▸ Brief: Set down each entry as it stands. Skip the pictures.

▸ Recorded data:
Content starts

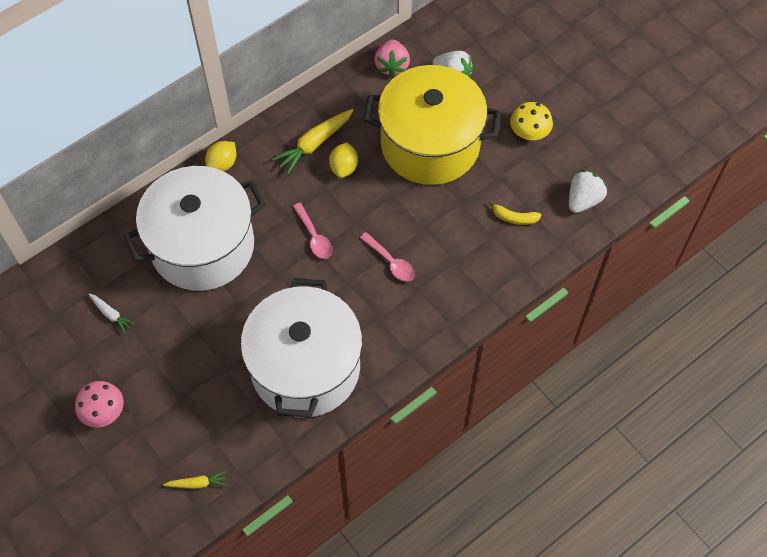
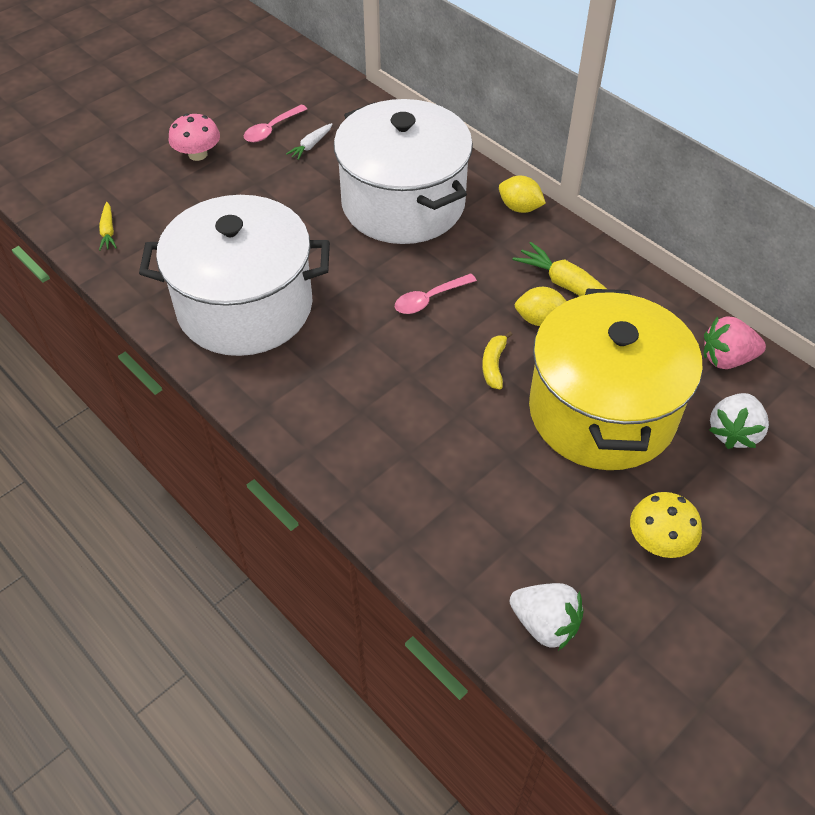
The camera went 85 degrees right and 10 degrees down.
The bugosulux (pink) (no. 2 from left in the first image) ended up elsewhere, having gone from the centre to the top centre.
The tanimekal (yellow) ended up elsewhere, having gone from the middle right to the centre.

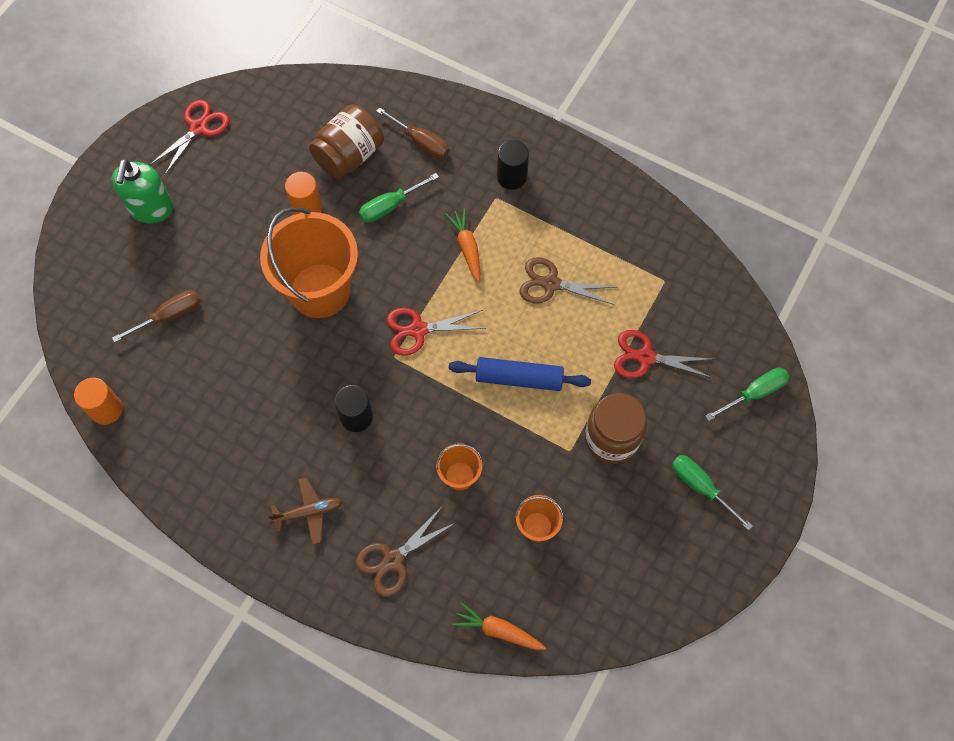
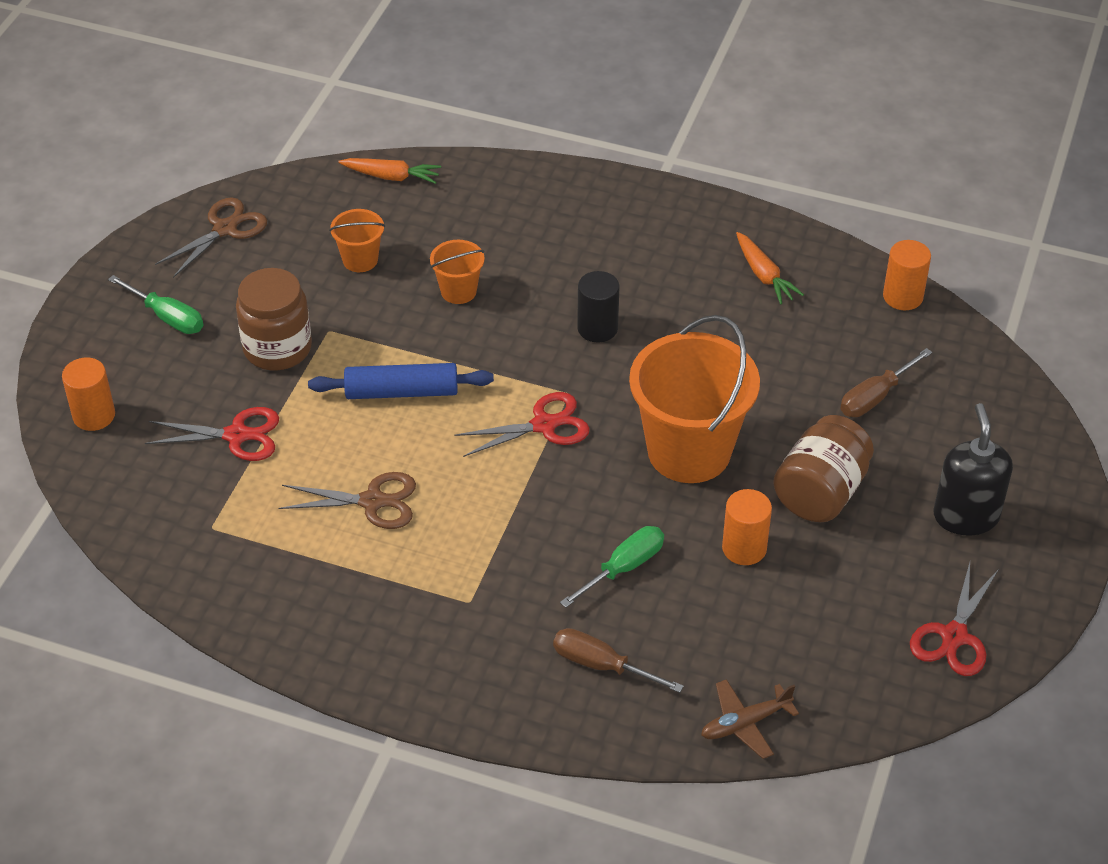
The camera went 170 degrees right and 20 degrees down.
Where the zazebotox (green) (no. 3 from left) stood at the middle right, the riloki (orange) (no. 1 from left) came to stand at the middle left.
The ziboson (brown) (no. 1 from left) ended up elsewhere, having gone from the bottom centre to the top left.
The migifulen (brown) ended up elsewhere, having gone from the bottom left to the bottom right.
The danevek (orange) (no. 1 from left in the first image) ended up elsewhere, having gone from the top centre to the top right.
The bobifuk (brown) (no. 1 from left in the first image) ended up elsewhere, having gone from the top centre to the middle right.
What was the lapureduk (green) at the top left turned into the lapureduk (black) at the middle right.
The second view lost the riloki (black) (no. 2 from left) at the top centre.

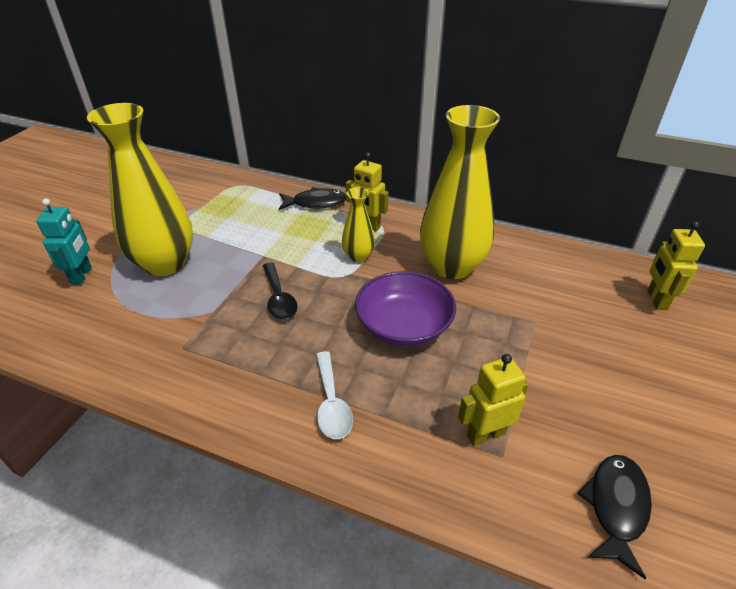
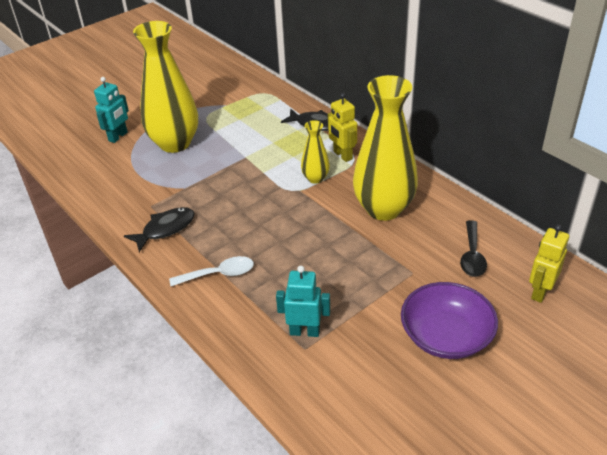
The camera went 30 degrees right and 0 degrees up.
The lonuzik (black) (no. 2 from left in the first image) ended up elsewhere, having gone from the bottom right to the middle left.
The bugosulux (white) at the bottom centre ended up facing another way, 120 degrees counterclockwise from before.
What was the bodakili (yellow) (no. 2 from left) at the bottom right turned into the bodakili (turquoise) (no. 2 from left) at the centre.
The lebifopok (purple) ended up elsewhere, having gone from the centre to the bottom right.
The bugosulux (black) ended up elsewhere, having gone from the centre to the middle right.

Content ends

▸ Answer box:
The camera went 85 degrees right and 10 degrees down.
The bugosulux (pink) (no. 2 from left in the first image) ended up elsewhere, having gone from the centre to the top centre.
The tanimekal (yellow) ended up elsewhere, having gone from the middle right to the centre.

The camera went 170 degrees right and 20 degrees down.
Where the zazebotox (green) (no. 3 from left) stood at the middle right, the riloki (orange) (no. 1 from left) came to stand at the middle left.
The ziboson (brown) (no. 1 from left) ended up elsewhere, having gone from the bottom centre to the top left.
The migifulen (brown) ended up elsewhere, having gone from the bottom left to the bottom right.
The danevek (orange) (no. 1 from left in the first image) ended up elsewhere, having gone from the top centre to the top right.
The bobifuk (brown) (no. 1 from left in the first image) ended up elsewhere, having gone from the top centre to the middle right.
What was the lapureduk (green) at the top left turned into the lapureduk (black) at the middle right.
The second view lost the riloki (black) (no. 2 from left) at the top centre.

The camera went 30 degrees right and 0 degrees up.
The lonuzik (black) (no. 2 from left in the first image) ended up elsewhere, having gone from the bottom right to the middle left.
The bugosulux (white) at the bottom centre ended up facing another way, 120 degrees counterclockwise from before.
What was the bodakili (yellow) (no. 2 from left) at the bottom right turned into the bodakili (turquoise) (no. 2 from left) at the centre.
The lebifopok (purple) ended up elsewhere, having gone from the centre to the bottom right.
The bugosulux (black) ended up elsewhere, having gone from the centre to the middle right.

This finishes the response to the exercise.